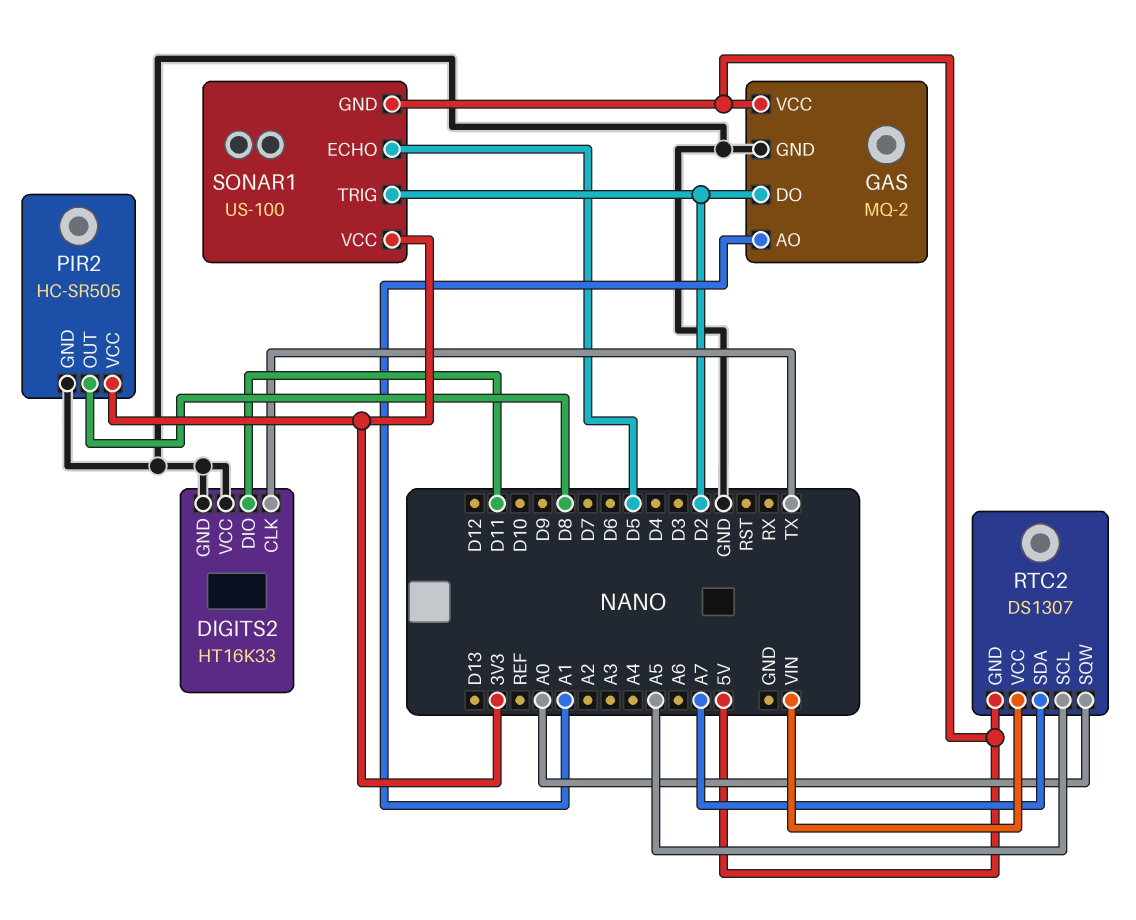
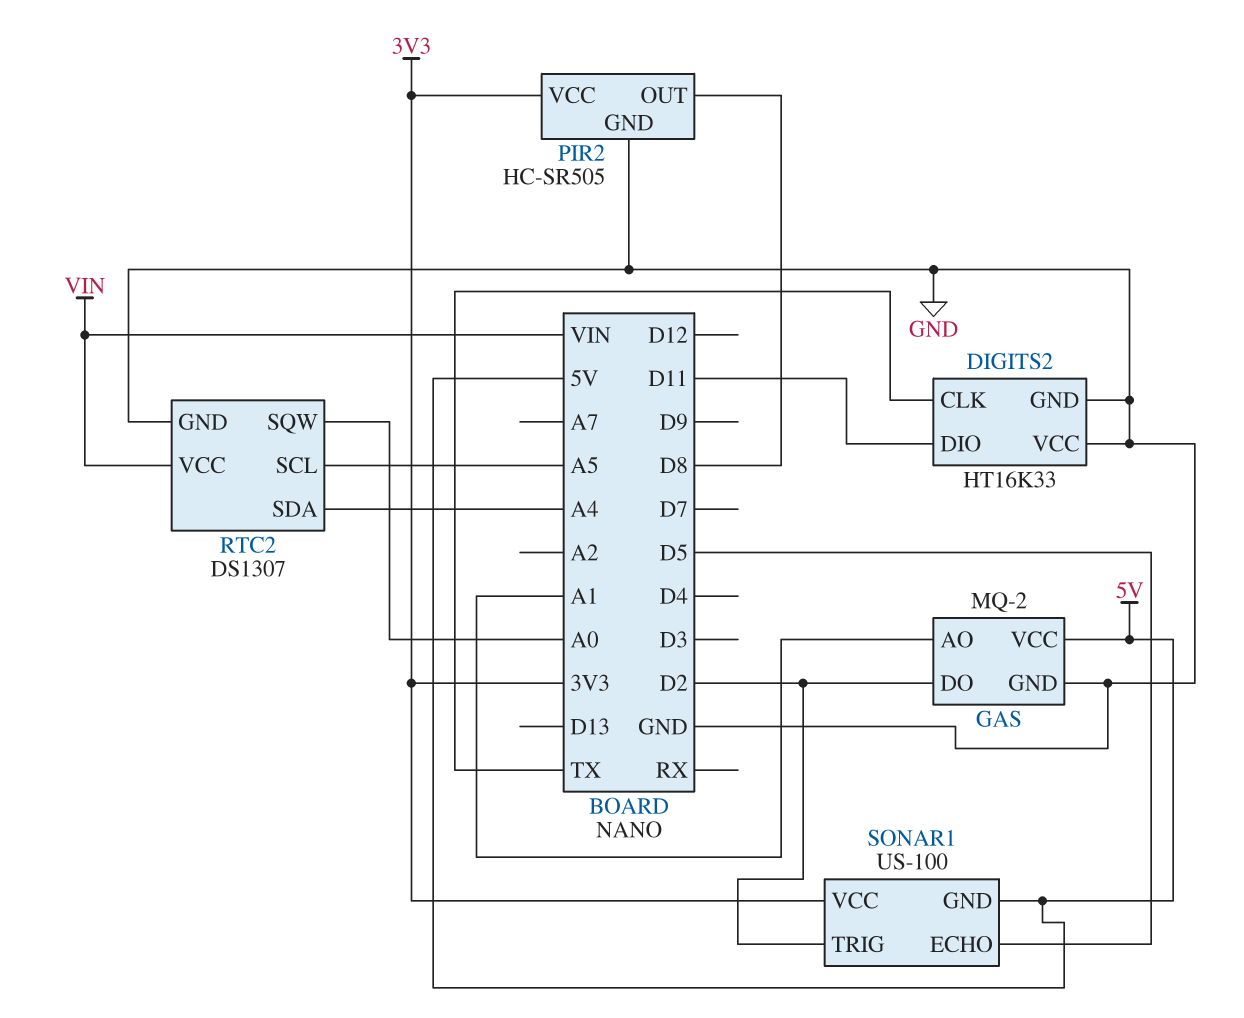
RTC2 pin GND: 5V -> GND
RTC2 pin SDA: A7 -> A4

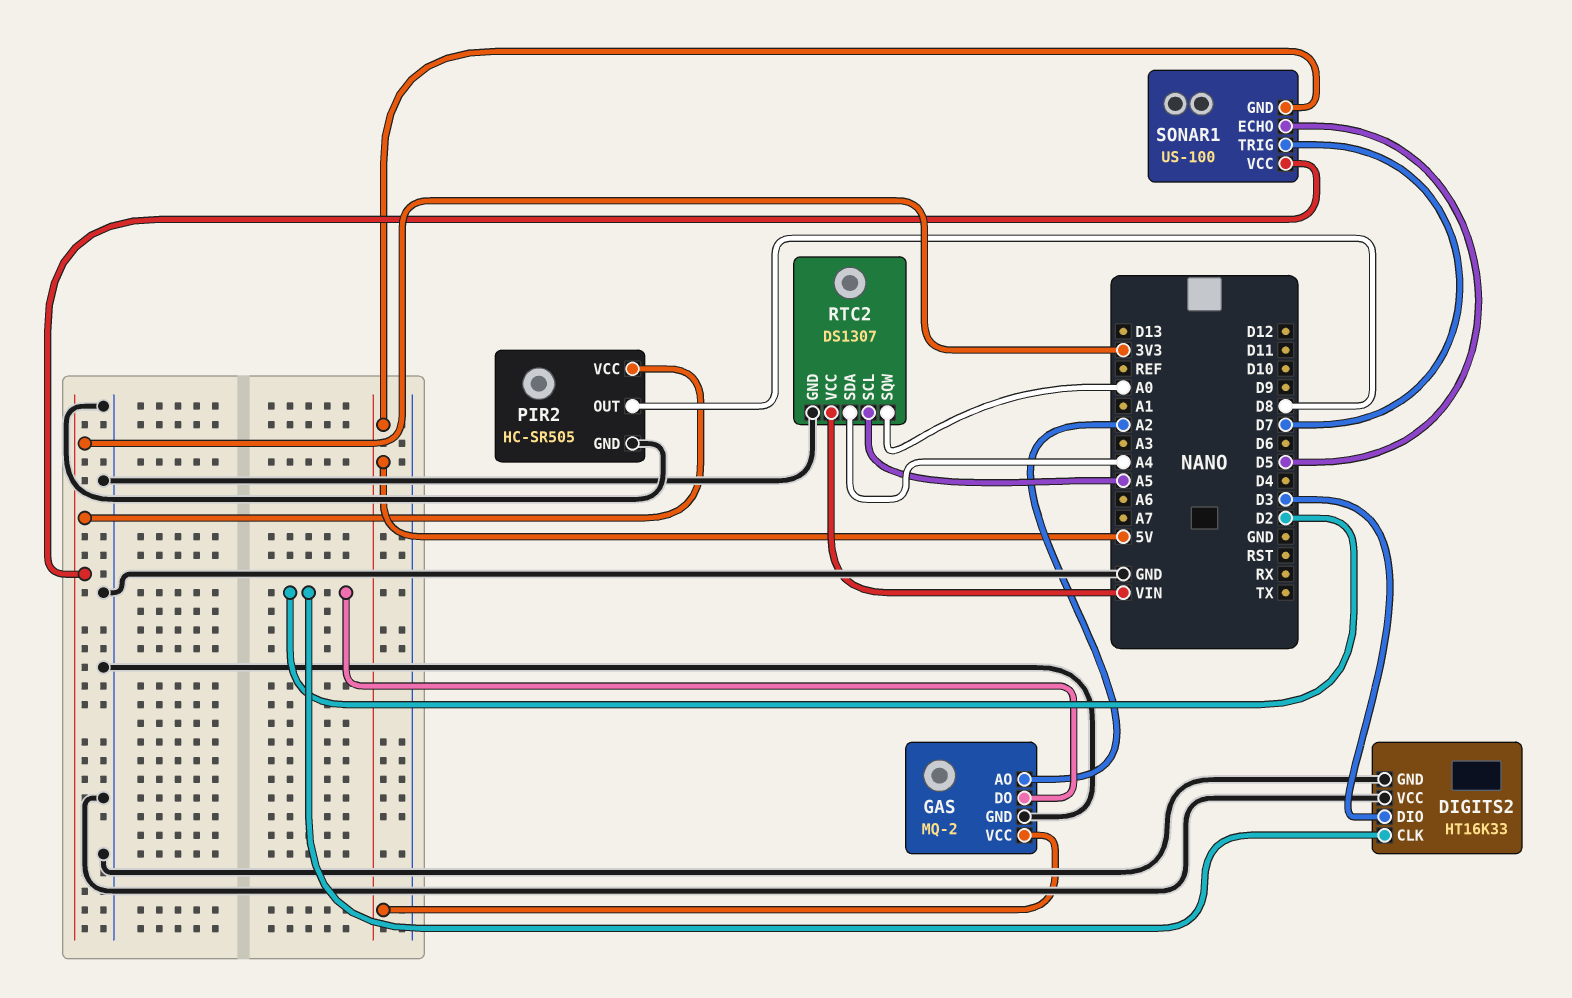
DIGITS2 pin CLK: TX -> D2
DIGITS2 pin DIO: D11 -> D3
GAS pin AO: A1 -> A2
SONAR1 pin TRIG: D2 -> D7

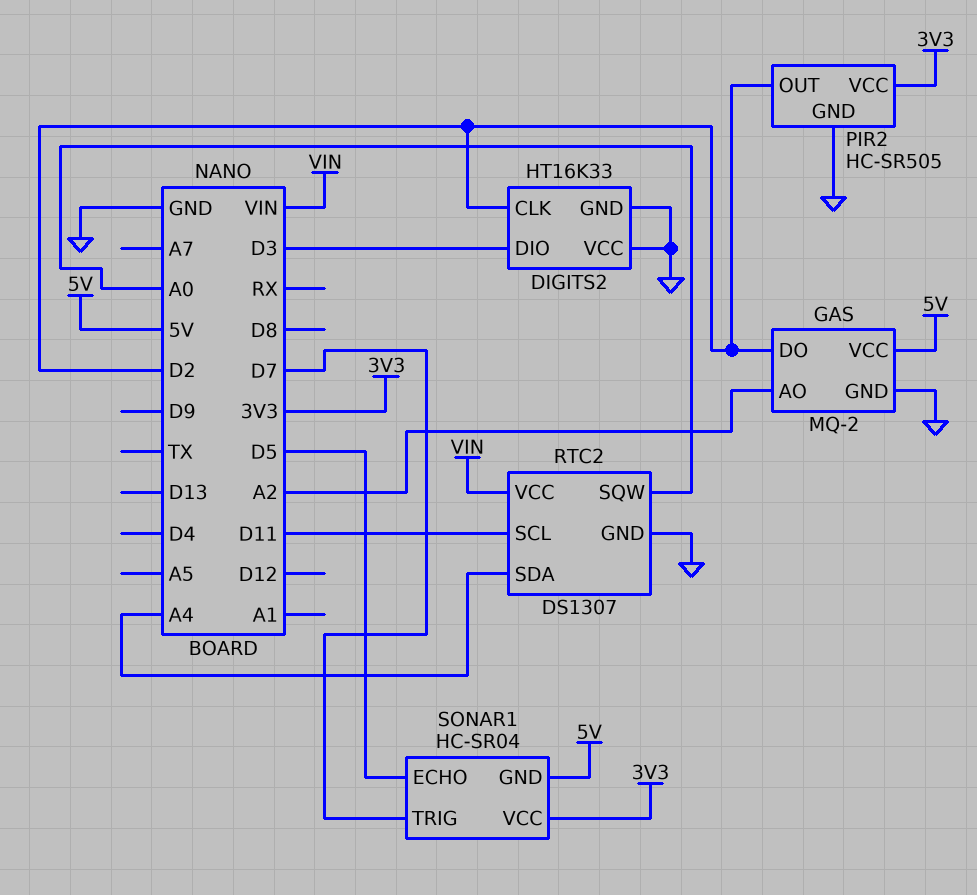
PIR2 pin OUT: D8 -> D2
RTC2 pin SCL: A5 -> D11
SONAR1: US-100 -> HC-SR04

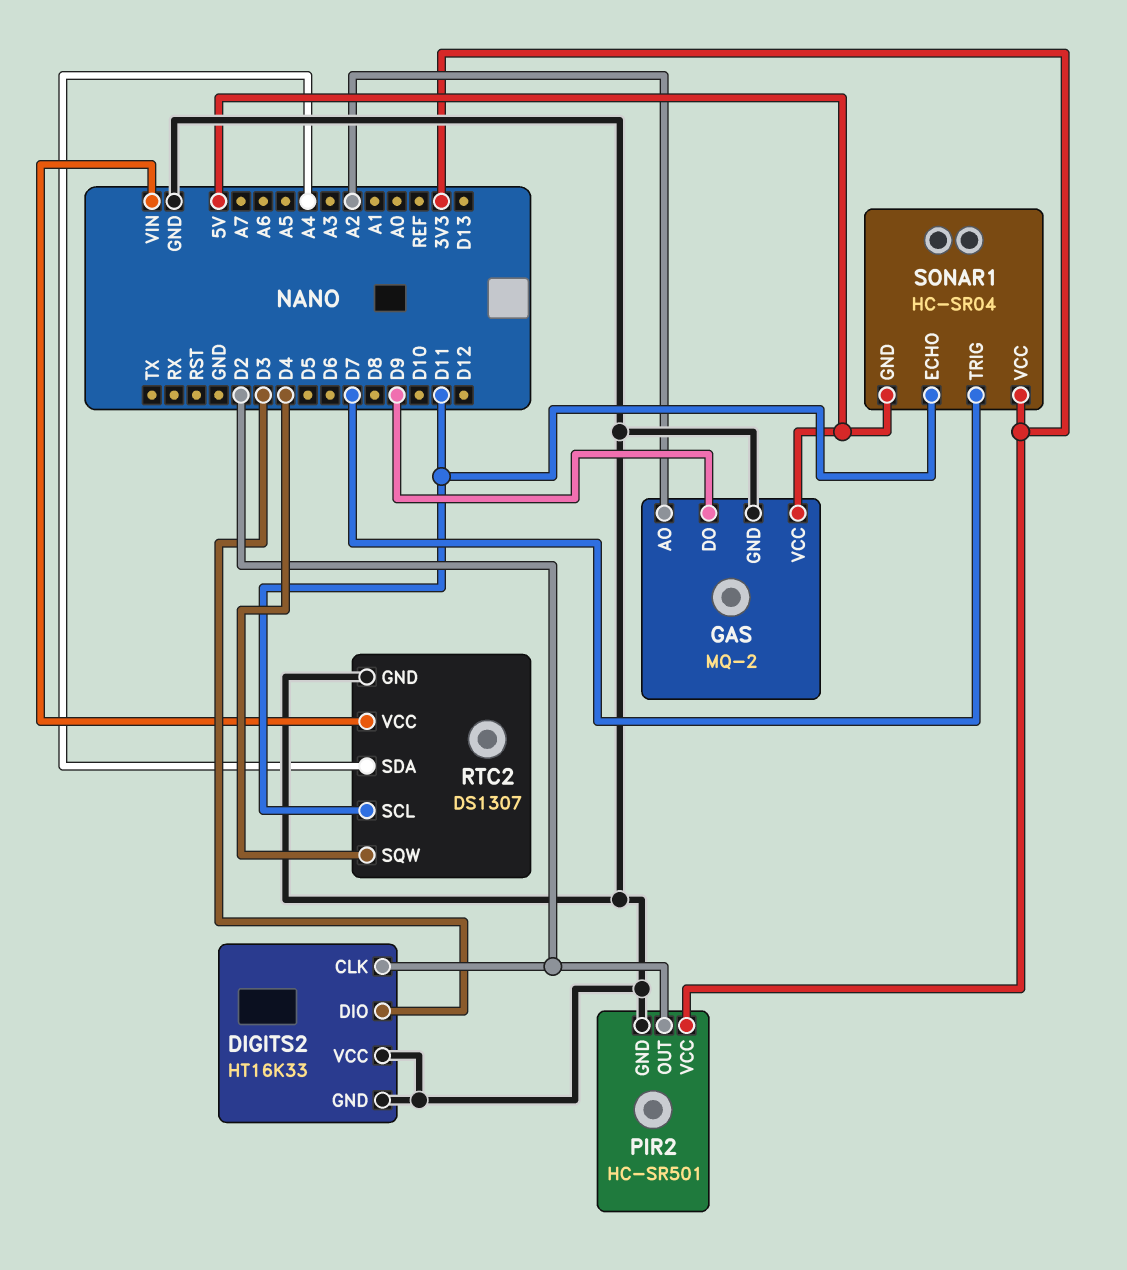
GAS pin DO: D2 -> D9
PIR2: HC-SR505 -> HC-SR501
RTC2 pin SQW: A0 -> D4
SONAR1 pin ECHO: D5 -> D11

..............................

(To do) Extract, word for word, every line from the one containing "DIGITS2 pin CLK: TX -> D2" to the end of the data above, both ends included, and leave out the pictures.

(Solution to the problem)
DIGITS2 pin CLK: TX -> D2
DIGITS2 pin DIO: D11 -> D3
GAS pin AO: A1 -> A2
SONAR1 pin TRIG: D2 -> D7

PIR2 pin OUT: D8 -> D2
RTC2 pin SCL: A5 -> D11
SONAR1: US-100 -> HC-SR04

GAS pin DO: D2 -> D9
PIR2: HC-SR505 -> HC-SR501
RTC2 pin SQW: A0 -> D4
SONAR1 pin ECHO: D5 -> D11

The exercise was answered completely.